BRIEF: Give the records again. Keep them exact and leave out the images.

-- INFORMATION SUPPLIED follows --

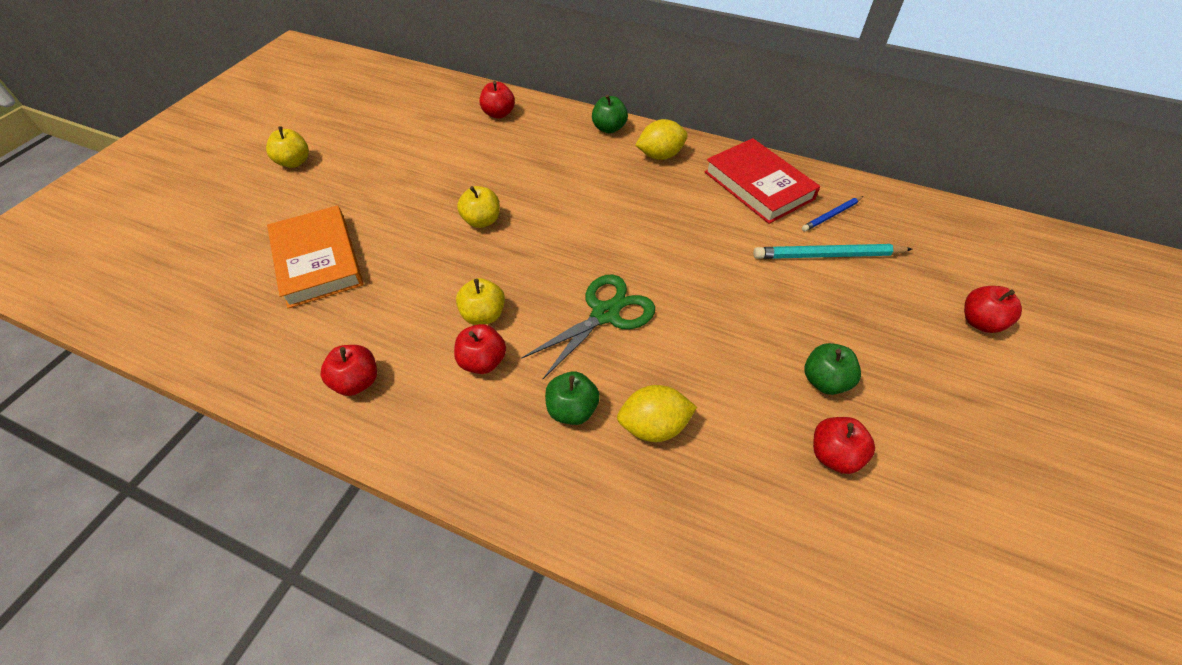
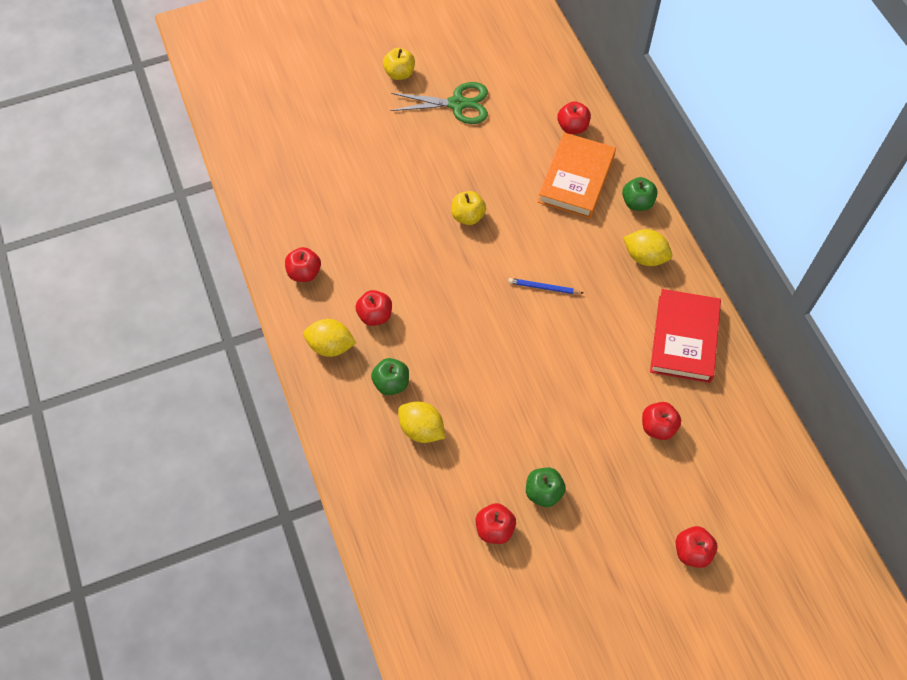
camera: 45 degrees right, 10 degrees up
(317, 260) = (349, 171): orange book -> orange book (576, 179)
(465, 428) = (331, 346): none -> yellow lemon
(483, 315) = (403, 286): yellow apple -> none
(605, 314) = (470, 344): green scissors -> green scissors (457, 104)
(827, 255) = (658, 427): turquoise pencil -> red apple
(831, 215) = (703, 404): blue pencil -> blue pencil (544, 287)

-- INFORMATION SUPPLIED concluded --

EXERCISE OUTPUT:
camera: 45 degrees right, 10 degrees up
(317, 260) = (349, 171): orange book -> orange book (576, 179)
(465, 428) = (331, 346): none -> yellow lemon
(483, 315) = (403, 286): yellow apple -> none
(605, 314) = (470, 344): green scissors -> green scissors (457, 104)
(827, 255) = (658, 427): turquoise pencil -> red apple
(831, 215) = (703, 404): blue pencil -> blue pencil (544, 287)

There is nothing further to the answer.